▶ Task to carry out: Which rows contain the string "instrumentName"? List each such row in full, and treat uppercase and lowercase letters as different.

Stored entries

==========

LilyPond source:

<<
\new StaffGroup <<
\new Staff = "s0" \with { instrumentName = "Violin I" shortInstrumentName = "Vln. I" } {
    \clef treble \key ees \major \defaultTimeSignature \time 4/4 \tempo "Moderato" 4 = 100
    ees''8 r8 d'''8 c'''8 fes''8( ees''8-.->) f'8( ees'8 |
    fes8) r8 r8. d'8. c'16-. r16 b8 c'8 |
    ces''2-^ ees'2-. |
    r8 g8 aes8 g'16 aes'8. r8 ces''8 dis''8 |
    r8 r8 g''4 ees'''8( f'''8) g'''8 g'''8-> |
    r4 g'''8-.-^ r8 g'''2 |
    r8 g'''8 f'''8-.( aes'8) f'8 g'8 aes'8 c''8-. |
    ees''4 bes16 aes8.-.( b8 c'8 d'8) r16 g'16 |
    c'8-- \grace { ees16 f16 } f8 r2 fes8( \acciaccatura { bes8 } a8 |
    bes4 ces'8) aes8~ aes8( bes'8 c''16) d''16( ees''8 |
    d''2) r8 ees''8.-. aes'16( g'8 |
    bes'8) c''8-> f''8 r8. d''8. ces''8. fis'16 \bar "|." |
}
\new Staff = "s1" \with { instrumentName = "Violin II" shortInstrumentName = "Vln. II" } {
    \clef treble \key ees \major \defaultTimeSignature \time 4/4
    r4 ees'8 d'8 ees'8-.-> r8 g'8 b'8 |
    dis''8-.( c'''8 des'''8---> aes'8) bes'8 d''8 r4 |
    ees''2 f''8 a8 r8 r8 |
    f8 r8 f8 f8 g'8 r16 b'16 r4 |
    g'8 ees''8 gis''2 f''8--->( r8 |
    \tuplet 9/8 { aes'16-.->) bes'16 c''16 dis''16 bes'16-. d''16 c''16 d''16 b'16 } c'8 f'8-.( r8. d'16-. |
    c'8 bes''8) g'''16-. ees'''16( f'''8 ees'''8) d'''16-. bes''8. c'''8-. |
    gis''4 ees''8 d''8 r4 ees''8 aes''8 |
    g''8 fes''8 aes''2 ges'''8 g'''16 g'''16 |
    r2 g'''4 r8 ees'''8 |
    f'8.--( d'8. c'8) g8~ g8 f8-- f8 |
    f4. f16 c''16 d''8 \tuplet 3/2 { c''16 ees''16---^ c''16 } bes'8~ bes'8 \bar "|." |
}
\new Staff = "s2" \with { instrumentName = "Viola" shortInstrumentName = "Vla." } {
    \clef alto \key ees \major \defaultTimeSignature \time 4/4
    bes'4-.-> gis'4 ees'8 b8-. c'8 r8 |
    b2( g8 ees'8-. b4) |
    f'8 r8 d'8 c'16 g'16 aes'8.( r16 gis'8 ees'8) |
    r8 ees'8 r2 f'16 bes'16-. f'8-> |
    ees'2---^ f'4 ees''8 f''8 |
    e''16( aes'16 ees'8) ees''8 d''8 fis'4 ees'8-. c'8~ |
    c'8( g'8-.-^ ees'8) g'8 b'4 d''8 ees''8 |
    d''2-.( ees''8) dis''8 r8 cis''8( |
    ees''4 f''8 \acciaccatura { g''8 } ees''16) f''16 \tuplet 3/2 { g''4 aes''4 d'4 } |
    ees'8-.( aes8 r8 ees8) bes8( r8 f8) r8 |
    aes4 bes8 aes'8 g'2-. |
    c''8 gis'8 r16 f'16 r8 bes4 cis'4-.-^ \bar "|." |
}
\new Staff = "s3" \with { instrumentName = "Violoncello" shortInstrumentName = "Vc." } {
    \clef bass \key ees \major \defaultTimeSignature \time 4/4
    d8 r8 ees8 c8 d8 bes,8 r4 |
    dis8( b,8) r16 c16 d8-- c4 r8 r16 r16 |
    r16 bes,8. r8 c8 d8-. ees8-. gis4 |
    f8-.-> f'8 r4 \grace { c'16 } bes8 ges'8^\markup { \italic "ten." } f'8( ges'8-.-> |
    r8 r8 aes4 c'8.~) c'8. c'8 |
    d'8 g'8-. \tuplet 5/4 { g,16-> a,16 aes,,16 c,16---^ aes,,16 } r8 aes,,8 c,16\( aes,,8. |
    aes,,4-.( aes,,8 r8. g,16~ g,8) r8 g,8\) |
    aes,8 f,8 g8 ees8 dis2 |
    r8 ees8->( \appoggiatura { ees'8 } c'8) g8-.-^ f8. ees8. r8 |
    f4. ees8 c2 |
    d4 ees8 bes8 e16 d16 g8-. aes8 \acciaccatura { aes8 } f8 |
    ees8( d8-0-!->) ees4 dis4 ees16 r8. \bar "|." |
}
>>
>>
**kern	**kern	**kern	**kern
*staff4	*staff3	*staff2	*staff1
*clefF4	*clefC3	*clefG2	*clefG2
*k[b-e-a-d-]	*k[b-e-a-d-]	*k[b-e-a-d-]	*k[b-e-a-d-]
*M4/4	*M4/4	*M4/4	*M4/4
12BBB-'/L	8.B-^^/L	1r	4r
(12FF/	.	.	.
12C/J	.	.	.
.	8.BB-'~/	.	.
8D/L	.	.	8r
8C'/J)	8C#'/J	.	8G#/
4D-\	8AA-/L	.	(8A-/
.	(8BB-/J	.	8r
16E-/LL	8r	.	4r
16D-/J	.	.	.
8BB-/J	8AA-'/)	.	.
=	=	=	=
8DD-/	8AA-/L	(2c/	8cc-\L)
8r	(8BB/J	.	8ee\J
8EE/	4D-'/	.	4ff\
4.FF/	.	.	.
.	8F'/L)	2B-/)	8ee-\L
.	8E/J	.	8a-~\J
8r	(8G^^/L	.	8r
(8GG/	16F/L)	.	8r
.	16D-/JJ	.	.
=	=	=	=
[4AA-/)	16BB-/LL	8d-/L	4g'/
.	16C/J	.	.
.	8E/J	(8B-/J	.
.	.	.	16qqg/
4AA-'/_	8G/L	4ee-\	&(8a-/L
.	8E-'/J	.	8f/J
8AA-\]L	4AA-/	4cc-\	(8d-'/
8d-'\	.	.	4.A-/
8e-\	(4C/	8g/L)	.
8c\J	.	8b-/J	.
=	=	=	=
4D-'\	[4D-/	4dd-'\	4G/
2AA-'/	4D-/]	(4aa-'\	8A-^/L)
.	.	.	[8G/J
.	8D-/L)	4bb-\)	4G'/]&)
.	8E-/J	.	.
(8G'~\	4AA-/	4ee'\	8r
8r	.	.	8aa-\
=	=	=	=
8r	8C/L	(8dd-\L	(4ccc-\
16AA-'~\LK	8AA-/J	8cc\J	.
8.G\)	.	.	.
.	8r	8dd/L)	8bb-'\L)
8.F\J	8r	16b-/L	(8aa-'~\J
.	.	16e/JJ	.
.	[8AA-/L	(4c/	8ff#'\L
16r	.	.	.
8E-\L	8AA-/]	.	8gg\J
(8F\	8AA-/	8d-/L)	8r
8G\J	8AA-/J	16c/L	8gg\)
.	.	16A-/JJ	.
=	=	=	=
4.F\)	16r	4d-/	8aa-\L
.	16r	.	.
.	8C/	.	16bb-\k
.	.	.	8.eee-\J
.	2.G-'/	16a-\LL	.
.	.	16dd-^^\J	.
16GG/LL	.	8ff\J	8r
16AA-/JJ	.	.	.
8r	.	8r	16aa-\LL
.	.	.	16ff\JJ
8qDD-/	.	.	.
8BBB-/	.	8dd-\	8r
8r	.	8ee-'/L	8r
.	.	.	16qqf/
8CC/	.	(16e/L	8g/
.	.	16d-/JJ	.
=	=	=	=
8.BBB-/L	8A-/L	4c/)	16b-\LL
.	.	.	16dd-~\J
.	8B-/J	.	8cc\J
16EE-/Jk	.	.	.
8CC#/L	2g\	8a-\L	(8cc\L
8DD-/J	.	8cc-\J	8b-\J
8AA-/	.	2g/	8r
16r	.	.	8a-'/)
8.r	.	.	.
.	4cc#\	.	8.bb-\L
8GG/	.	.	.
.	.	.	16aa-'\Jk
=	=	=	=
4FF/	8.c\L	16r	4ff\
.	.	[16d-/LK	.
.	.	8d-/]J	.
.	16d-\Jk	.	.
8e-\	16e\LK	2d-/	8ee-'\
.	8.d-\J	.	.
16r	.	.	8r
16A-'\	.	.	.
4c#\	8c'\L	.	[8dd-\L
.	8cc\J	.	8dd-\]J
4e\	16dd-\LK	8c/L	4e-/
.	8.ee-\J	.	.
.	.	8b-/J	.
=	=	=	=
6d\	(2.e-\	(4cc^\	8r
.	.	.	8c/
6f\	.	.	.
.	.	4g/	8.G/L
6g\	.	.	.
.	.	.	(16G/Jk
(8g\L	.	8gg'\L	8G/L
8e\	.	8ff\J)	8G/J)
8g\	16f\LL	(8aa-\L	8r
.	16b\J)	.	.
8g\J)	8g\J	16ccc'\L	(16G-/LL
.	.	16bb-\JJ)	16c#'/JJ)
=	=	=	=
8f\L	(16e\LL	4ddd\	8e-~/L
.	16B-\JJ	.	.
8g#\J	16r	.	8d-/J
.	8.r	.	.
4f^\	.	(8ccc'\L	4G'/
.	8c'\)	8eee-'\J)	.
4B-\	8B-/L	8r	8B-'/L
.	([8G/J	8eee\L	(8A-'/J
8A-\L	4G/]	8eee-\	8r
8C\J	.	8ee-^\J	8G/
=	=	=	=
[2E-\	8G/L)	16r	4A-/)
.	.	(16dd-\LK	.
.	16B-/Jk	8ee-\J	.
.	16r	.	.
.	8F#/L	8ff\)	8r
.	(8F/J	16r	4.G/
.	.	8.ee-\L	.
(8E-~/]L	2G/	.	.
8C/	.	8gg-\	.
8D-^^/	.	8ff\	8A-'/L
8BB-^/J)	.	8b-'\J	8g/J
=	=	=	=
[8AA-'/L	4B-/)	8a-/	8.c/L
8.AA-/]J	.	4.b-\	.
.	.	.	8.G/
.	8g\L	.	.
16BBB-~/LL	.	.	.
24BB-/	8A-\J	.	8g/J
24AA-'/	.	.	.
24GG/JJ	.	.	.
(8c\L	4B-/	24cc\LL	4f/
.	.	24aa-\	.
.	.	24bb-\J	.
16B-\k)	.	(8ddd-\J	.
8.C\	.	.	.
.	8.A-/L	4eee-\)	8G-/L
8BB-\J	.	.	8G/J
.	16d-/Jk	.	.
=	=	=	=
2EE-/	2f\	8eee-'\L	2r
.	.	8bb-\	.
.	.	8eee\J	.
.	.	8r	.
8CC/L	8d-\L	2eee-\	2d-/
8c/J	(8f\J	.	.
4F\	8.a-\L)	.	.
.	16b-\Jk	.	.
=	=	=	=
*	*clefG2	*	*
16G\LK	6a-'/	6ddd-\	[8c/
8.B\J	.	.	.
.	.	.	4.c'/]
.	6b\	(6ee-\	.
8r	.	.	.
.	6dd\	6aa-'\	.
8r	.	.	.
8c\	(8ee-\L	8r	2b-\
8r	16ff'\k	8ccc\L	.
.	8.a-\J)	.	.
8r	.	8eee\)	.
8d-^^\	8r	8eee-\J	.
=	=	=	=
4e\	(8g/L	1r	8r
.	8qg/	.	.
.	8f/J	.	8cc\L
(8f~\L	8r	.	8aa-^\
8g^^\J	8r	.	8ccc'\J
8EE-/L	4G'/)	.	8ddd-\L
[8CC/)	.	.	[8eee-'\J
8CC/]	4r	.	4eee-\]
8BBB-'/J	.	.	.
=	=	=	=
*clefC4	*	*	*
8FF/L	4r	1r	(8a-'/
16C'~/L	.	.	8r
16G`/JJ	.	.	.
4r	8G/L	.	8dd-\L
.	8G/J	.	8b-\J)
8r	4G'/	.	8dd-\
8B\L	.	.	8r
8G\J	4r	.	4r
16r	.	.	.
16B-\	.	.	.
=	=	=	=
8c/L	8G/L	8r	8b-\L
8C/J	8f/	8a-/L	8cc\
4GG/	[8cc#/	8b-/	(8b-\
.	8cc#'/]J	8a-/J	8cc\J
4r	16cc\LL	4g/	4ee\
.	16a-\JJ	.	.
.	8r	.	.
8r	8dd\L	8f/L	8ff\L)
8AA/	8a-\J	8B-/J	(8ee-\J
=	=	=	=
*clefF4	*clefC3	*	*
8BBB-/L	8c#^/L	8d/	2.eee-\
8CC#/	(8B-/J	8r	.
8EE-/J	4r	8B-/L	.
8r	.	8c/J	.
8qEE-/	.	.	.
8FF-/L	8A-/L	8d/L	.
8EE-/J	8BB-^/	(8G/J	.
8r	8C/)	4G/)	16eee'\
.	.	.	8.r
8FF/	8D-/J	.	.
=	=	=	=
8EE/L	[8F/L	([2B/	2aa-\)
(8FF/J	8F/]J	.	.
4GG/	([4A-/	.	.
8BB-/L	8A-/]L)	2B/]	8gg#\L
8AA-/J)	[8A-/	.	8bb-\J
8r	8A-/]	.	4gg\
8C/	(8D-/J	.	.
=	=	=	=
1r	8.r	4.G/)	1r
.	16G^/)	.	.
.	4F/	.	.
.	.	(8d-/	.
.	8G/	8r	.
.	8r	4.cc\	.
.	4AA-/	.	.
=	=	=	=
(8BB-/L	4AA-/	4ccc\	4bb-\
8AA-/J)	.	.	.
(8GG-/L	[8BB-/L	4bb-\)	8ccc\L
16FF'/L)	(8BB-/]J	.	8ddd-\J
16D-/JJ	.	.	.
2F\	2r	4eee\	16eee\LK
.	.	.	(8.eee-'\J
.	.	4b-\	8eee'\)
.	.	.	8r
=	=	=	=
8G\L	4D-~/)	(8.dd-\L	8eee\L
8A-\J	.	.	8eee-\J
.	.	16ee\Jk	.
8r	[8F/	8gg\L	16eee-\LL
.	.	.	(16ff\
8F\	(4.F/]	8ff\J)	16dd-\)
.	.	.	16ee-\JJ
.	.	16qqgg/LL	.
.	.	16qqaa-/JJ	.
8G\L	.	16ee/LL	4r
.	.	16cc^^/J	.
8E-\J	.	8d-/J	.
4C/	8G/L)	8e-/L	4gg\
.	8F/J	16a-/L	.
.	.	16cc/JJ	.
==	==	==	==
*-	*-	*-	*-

==========

▶ Written answer:
\new Staff = "s0" \with { instrumentName = "Violin I" shortInstrumentName = "Vln. I" } {
\new Staff = "s1" \with { instrumentName = "Violin II" shortInstrumentName = "Vln. II" } {
\new Staff = "s2" \with { instrumentName = "Viola" shortInstrumentName = "Vla." } {
\new Staff = "s3" \with { instrumentName = "Violoncello" shortInstrumentName = "Vc." } {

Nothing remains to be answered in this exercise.